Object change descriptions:

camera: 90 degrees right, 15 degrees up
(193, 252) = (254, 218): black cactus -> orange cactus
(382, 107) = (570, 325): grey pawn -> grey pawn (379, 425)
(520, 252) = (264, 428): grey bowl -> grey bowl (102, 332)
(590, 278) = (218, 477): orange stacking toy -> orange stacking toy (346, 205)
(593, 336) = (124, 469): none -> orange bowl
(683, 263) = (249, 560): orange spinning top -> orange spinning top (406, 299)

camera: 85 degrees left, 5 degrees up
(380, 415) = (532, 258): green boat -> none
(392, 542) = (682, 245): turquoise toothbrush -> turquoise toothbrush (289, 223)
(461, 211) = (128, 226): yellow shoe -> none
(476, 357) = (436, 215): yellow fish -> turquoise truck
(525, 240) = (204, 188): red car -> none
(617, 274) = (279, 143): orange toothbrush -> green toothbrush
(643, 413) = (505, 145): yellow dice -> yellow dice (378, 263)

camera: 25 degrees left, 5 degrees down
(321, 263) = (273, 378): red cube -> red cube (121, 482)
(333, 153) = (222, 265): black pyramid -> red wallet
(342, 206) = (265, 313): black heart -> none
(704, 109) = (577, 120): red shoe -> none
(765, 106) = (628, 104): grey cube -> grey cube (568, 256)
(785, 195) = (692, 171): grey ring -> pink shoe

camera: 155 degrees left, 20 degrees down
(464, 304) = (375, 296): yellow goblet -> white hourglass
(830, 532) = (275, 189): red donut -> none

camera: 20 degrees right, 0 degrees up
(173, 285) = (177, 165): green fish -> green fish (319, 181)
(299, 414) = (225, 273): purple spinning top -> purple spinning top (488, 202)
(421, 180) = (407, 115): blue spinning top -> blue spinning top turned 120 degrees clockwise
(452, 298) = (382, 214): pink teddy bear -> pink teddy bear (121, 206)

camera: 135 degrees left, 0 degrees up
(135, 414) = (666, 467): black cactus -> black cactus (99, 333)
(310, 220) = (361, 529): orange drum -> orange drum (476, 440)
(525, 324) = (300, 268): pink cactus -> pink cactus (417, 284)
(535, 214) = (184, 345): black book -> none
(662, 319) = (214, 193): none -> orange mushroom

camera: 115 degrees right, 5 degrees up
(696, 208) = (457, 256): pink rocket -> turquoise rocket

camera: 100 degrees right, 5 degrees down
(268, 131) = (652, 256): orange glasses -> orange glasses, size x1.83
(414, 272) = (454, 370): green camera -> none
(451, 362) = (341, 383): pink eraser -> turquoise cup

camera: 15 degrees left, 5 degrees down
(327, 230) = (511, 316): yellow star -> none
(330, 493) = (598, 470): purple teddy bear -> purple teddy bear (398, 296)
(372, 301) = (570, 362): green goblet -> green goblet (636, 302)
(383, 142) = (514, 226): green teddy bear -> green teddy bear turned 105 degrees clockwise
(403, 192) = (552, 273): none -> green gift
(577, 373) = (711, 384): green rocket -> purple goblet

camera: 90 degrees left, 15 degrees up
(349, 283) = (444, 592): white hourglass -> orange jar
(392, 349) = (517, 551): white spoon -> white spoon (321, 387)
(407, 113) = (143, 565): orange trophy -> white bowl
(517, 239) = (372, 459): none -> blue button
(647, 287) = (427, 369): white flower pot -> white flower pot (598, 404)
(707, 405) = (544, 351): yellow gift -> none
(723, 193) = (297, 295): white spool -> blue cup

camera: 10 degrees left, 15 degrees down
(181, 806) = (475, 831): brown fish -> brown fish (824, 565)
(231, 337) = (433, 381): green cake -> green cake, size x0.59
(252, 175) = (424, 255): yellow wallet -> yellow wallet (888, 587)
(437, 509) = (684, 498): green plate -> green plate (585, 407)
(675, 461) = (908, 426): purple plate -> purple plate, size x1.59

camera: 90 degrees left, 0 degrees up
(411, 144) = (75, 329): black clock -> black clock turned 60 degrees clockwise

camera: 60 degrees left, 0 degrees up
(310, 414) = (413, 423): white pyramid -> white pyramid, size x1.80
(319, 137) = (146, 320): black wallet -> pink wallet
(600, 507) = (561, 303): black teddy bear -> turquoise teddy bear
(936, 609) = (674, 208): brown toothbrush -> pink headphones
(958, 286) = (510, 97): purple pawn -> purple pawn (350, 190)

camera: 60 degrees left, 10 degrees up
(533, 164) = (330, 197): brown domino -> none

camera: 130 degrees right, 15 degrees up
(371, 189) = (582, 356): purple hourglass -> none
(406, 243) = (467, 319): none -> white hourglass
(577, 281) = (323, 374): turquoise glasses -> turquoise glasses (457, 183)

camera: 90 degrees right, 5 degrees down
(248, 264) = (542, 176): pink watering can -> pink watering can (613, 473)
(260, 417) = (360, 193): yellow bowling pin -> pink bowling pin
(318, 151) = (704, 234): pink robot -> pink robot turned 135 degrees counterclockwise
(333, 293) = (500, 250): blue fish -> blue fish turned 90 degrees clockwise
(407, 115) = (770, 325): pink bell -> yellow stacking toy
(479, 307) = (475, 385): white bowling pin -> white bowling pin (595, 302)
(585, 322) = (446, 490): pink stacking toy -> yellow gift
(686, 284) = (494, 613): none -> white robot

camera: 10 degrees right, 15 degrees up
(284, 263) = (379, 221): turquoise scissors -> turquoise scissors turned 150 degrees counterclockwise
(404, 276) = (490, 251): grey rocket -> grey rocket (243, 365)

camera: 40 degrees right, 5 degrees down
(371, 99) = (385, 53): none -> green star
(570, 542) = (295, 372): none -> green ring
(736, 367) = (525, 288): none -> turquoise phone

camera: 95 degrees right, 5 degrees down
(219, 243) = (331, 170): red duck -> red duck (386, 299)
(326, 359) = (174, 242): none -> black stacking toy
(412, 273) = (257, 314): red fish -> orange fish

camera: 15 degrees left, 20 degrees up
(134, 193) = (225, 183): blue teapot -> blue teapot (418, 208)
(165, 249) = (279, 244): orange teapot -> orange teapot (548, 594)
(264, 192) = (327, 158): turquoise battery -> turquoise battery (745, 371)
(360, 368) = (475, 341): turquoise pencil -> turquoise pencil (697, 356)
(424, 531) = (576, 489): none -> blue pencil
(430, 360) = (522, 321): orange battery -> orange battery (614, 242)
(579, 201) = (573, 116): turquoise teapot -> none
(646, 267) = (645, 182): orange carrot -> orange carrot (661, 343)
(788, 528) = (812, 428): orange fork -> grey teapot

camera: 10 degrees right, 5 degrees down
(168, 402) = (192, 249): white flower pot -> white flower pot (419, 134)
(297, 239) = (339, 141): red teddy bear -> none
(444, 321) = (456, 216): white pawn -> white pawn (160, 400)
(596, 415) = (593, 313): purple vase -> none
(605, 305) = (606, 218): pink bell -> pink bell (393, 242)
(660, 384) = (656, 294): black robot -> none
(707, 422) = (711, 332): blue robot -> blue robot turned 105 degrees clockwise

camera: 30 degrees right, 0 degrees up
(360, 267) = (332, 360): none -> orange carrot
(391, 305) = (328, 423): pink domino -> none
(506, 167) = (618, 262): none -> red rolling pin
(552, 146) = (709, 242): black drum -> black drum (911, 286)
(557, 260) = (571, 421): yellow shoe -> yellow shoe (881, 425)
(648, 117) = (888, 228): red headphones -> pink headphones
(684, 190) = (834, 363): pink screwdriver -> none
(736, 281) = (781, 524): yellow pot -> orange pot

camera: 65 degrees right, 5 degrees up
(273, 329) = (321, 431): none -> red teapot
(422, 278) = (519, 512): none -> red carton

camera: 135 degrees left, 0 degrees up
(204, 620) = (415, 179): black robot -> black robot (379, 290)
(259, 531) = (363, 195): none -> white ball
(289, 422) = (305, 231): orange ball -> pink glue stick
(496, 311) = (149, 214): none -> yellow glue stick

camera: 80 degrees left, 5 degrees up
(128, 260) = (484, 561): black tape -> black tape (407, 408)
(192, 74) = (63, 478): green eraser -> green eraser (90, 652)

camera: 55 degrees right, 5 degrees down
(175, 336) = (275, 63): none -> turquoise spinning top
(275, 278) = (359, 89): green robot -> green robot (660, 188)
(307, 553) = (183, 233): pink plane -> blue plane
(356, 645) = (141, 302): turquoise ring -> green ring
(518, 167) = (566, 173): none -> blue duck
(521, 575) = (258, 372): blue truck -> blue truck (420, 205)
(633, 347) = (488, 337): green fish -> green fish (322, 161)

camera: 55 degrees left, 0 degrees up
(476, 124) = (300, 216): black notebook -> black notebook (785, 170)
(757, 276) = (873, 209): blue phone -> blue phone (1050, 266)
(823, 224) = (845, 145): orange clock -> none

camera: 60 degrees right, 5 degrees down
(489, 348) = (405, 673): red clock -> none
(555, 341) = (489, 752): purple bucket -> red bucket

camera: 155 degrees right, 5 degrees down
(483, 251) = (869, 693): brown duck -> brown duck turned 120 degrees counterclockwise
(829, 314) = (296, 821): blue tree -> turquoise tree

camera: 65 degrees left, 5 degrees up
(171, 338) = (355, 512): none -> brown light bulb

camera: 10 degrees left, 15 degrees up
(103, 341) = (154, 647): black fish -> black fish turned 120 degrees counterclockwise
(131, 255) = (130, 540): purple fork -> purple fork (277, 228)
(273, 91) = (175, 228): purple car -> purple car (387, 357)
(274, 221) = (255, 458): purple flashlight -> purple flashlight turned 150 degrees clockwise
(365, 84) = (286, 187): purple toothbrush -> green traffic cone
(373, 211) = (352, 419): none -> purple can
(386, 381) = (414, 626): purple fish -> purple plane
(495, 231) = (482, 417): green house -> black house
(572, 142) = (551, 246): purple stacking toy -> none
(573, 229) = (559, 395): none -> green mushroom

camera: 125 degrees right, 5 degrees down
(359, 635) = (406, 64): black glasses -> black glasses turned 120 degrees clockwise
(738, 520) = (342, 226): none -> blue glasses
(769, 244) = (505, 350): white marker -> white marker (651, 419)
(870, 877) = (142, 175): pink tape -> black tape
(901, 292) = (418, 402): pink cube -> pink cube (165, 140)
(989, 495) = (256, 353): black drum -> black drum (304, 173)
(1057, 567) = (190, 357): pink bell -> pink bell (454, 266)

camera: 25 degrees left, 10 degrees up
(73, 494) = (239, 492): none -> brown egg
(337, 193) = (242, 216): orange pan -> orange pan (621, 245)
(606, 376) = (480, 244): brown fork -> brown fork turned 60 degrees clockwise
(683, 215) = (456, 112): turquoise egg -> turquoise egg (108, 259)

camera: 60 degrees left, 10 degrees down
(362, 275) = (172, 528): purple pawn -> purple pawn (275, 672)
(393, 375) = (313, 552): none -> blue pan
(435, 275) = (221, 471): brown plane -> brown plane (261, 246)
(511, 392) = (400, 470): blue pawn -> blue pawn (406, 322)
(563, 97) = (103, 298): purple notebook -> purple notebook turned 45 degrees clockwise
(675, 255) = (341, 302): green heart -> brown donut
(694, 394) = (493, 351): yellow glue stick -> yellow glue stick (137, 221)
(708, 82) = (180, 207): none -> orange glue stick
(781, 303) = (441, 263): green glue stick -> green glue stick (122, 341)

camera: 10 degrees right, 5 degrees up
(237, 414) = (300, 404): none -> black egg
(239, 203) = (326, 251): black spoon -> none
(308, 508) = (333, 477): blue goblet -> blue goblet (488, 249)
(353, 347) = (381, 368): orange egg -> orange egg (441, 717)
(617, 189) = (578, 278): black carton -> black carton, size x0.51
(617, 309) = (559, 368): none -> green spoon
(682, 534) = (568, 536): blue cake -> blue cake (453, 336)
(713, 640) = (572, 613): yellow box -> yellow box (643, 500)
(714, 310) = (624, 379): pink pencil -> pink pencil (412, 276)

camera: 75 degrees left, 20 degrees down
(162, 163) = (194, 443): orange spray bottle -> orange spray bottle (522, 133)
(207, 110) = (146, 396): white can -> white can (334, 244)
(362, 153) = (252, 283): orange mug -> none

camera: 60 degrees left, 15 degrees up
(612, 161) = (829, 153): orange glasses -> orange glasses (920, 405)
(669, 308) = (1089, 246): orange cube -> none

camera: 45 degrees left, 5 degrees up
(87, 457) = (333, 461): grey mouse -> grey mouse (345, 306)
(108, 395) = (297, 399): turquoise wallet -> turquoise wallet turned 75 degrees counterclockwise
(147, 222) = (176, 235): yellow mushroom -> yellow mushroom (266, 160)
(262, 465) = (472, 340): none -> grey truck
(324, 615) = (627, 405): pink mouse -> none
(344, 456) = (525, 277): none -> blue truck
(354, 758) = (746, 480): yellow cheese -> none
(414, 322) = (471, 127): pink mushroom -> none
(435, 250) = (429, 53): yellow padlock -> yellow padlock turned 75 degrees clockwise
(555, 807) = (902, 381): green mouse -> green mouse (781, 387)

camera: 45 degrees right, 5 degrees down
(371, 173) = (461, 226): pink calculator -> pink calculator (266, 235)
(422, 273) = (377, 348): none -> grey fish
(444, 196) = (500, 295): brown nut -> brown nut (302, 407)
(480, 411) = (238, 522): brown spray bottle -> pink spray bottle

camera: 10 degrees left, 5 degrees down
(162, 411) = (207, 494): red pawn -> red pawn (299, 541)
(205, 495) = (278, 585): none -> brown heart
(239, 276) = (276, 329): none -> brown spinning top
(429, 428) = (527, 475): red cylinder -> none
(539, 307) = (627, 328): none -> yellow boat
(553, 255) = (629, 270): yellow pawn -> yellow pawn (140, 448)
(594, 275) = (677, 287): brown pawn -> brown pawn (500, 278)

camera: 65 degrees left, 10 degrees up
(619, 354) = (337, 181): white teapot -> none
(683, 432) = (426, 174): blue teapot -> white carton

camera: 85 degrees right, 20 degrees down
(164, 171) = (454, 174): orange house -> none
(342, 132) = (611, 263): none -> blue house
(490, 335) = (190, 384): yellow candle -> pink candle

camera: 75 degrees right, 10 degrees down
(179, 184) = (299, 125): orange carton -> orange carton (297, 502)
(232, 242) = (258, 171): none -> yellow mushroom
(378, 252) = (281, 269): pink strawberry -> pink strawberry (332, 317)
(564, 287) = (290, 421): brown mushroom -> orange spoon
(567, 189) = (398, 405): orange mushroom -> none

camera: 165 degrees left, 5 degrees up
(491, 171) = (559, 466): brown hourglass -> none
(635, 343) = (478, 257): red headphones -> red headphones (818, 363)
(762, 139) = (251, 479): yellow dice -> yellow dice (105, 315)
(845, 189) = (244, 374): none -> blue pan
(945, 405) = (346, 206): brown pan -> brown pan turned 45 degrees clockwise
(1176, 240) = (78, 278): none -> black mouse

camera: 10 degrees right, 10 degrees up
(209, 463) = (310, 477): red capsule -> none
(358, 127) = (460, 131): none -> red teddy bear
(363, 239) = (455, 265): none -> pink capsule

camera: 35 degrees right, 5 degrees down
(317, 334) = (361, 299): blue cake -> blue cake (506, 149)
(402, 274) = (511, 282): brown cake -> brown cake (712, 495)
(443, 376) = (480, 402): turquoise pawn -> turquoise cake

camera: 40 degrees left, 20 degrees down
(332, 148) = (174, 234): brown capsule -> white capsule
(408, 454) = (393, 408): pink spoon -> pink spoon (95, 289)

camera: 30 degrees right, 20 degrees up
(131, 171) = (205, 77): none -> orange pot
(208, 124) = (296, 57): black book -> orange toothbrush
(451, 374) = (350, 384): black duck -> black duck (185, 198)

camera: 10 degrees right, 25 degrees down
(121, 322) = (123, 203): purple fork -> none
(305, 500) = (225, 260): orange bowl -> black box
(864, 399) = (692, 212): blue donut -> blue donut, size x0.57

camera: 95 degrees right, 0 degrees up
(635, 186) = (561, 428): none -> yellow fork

What to do »
From the data above, reproduce word for word the lines running from the line with "(757, 276) = (873, 209): blue" to the line with "(274, 221) = (255, 458): purple", ends included.

Reply »
(757, 276) = (873, 209): blue phone -> blue phone (1050, 266)
(823, 224) = (845, 145): orange clock -> none

camera: 60 degrees right, 5 degrees down
(489, 348) = (405, 673): red clock -> none
(555, 341) = (489, 752): purple bucket -> red bucket

camera: 155 degrees right, 5 degrees down
(483, 251) = (869, 693): brown duck -> brown duck turned 120 degrees counterclockwise
(829, 314) = (296, 821): blue tree -> turquoise tree

camera: 65 degrees left, 5 degrees up
(171, 338) = (355, 512): none -> brown light bulb

camera: 10 degrees left, 15 degrees up
(103, 341) = (154, 647): black fish -> black fish turned 120 degrees counterclockwise
(131, 255) = (130, 540): purple fork -> purple fork (277, 228)
(273, 91) = (175, 228): purple car -> purple car (387, 357)
(274, 221) = (255, 458): purple flashlight -> purple flashlight turned 150 degrees clockwise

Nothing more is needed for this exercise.